Work to be completed:
From the first line to the last, repeat the records exactly and skip the pictures.

Given data:
+ + + + +

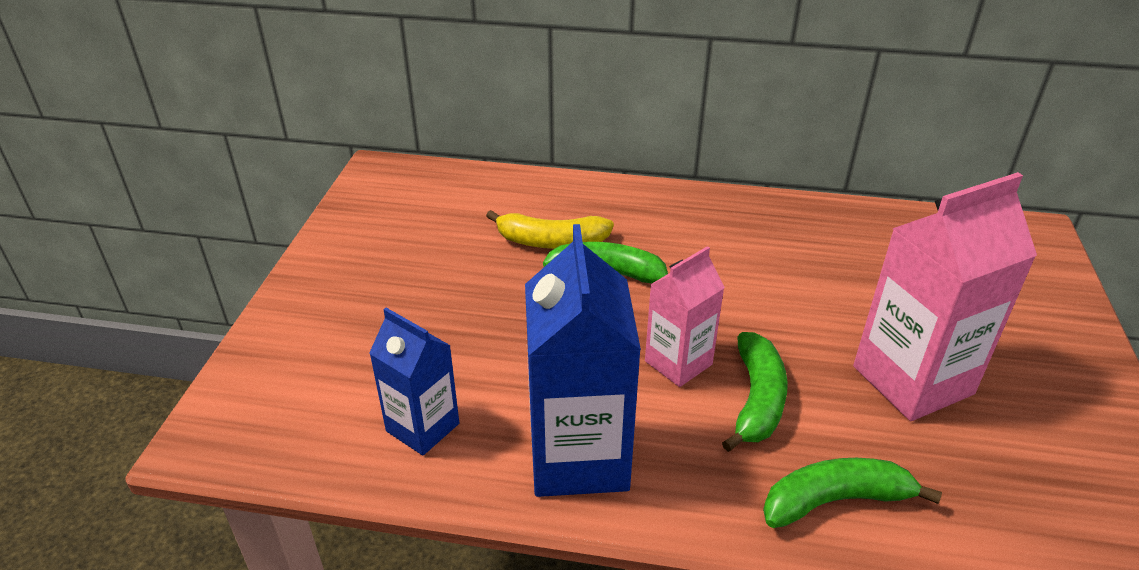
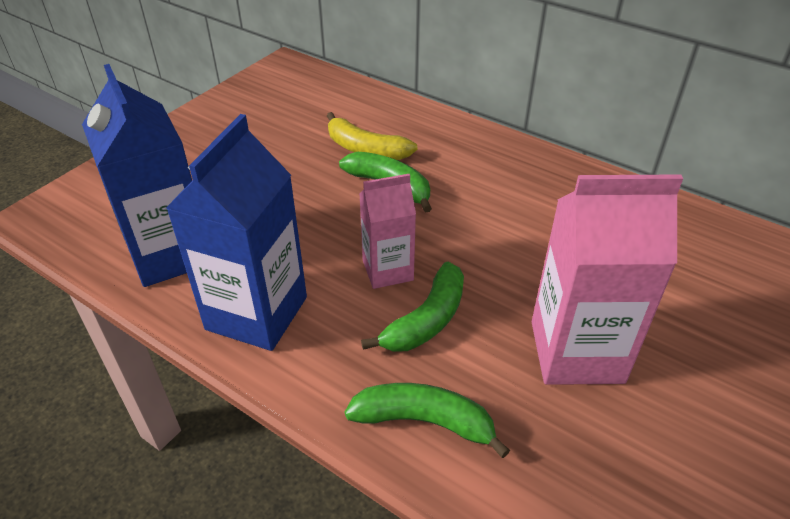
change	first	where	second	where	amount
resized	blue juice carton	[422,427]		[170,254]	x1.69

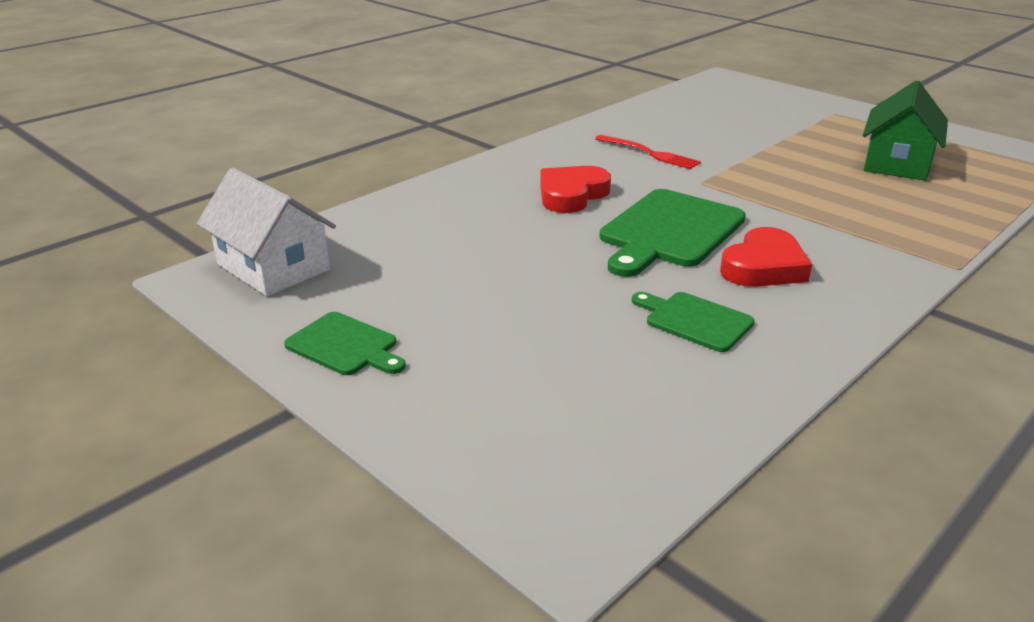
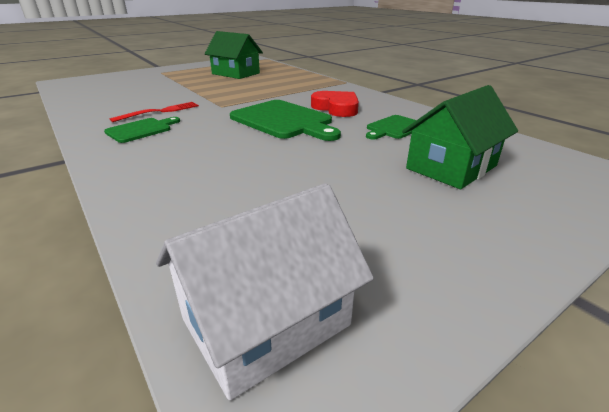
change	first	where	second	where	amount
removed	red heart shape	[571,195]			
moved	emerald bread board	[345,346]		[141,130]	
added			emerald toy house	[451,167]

+ + + + +

Answer space:
change	first	where	second	where	amount
resized	blue juice carton	[422,427]		[170,254]	x1.69

change	first	where	second	where	amount
removed	red heart shape	[571,195]			
moved	emerald bread board	[345,346]		[141,130]	
added			emerald toy house	[451,167]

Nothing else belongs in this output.